[RECORDS PROVIDED — start]

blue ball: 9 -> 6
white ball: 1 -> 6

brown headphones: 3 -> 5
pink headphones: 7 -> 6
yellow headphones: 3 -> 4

[RECORDS PROVIDED — finish]

> [EXERCISE]: Your answer must be the line holding "white ball: 1 -> 6" plus every later line to the end of the records, copied exactly.

> [RESULT FOR THIS TASK]:
white ball: 1 -> 6

brown headphones: 3 -> 5
pink headphones: 7 -> 6
yellow headphones: 3 -> 4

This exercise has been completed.